_What is being asked_
The lines below starting at the line containing "brown boat: 10 -> 9" and ending at the line containing "orange spinning top: 5 -> 3" are to be repeated exactly, with both ends kept and nothing else added.
[Records to process — start]
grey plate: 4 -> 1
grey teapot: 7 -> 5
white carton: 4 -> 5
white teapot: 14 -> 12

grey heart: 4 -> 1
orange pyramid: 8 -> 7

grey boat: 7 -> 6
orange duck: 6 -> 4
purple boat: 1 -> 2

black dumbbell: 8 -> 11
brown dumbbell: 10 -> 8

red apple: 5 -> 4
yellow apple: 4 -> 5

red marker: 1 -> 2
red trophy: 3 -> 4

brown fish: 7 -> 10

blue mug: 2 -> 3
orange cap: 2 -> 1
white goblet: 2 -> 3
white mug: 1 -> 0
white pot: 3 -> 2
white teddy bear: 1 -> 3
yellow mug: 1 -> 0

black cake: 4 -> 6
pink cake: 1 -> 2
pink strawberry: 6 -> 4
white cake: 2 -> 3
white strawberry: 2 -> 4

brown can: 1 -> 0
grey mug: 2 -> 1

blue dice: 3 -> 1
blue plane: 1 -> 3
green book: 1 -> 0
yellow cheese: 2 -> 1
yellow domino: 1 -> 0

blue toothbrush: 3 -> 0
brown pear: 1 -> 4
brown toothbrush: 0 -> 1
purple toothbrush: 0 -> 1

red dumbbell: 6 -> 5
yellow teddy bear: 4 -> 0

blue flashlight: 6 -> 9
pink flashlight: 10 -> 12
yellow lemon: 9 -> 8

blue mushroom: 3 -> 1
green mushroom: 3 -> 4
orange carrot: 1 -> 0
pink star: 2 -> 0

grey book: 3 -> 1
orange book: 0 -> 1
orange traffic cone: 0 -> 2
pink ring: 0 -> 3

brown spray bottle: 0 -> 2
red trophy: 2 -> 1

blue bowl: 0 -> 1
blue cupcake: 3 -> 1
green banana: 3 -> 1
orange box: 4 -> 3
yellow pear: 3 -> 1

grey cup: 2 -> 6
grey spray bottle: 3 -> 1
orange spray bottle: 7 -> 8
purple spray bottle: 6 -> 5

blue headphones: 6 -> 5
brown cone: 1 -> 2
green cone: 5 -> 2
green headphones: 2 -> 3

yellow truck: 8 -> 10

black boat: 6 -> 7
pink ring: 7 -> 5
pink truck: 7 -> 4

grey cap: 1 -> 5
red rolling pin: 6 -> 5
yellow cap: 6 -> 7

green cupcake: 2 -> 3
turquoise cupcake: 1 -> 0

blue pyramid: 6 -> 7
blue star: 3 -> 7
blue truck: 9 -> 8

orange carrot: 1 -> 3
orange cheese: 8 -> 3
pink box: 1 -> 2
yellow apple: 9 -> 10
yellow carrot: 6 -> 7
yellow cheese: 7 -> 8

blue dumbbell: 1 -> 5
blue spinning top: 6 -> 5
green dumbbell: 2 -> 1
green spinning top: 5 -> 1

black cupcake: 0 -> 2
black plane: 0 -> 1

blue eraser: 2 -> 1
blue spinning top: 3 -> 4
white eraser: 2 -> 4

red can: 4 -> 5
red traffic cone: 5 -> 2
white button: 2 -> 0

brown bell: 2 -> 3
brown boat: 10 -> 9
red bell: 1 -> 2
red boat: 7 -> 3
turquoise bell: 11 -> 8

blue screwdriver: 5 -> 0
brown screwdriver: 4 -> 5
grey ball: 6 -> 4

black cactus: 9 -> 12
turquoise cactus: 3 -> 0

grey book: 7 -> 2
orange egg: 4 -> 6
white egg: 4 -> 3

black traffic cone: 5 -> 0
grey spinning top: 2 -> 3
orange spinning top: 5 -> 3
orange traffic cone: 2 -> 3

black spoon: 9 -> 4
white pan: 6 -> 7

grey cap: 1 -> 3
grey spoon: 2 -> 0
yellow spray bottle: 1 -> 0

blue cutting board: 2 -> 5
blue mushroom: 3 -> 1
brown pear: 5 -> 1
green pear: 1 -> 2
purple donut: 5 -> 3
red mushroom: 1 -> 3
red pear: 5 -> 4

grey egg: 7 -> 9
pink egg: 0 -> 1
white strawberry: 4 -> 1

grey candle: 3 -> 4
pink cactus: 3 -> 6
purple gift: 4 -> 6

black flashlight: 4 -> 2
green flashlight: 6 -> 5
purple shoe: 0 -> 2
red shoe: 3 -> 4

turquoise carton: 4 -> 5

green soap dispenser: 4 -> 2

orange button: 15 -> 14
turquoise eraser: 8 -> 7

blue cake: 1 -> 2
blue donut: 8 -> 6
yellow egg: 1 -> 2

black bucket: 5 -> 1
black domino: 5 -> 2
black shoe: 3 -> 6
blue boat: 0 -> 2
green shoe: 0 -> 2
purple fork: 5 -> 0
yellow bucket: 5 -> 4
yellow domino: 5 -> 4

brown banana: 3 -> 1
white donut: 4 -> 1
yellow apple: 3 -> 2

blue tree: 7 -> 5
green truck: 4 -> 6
[Records to process — finish]
_Result of this task_
brown boat: 10 -> 9
red bell: 1 -> 2
red boat: 7 -> 3
turquoise bell: 11 -> 8

blue screwdriver: 5 -> 0
brown screwdriver: 4 -> 5
grey ball: 6 -> 4

black cactus: 9 -> 12
turquoise cactus: 3 -> 0

grey book: 7 -> 2
orange egg: 4 -> 6
white egg: 4 -> 3

black traffic cone: 5 -> 0
grey spinning top: 2 -> 3
orange spinning top: 5 -> 3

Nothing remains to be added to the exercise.